=== Required work ===
In the records below, pick out all lines containing the word "yellow".

-- Opening Marker --

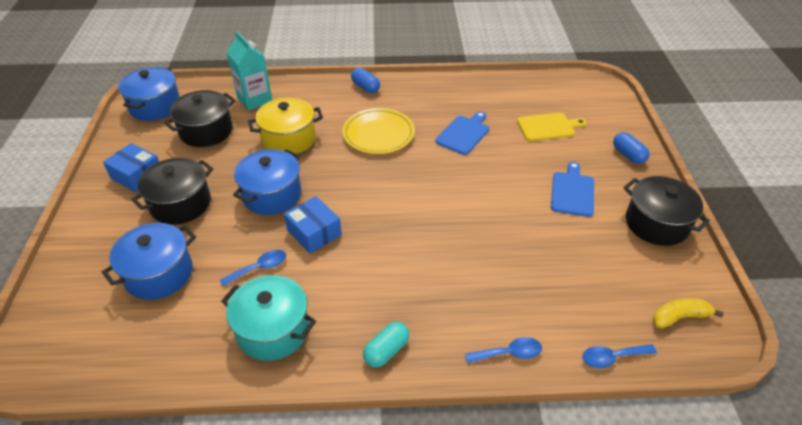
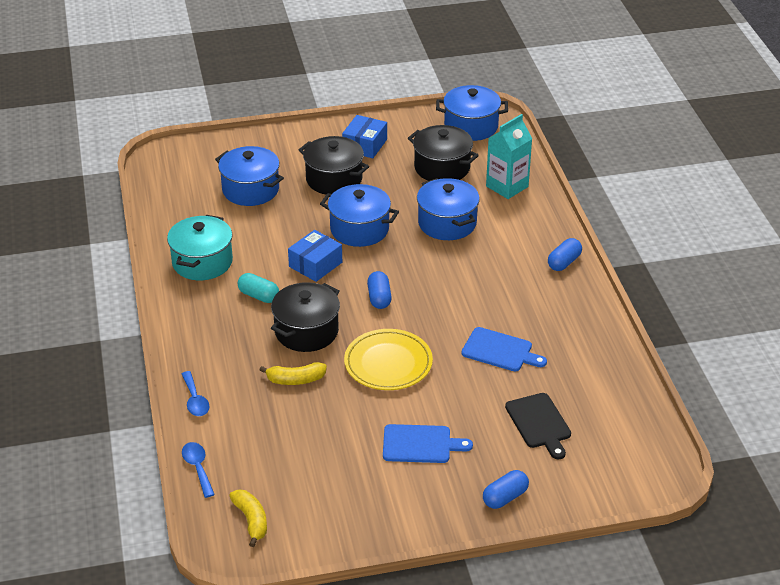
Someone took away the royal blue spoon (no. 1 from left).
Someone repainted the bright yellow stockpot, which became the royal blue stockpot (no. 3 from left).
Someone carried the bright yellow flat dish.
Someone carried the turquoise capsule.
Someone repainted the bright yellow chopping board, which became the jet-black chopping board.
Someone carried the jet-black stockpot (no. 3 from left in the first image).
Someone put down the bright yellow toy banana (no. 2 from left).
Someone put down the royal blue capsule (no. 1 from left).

-- Closing Marker --

=== Expected answer ===
Someone repainted the bright yellow stockpot, which became the royal blue stockpot (no. 3 from left).
Someone carried the bright yellow flat dish.
Someone repainted the bright yellow chopping board, which became the jet-black chopping board.
Someone put down the bright yellow toy banana (no. 2 from left).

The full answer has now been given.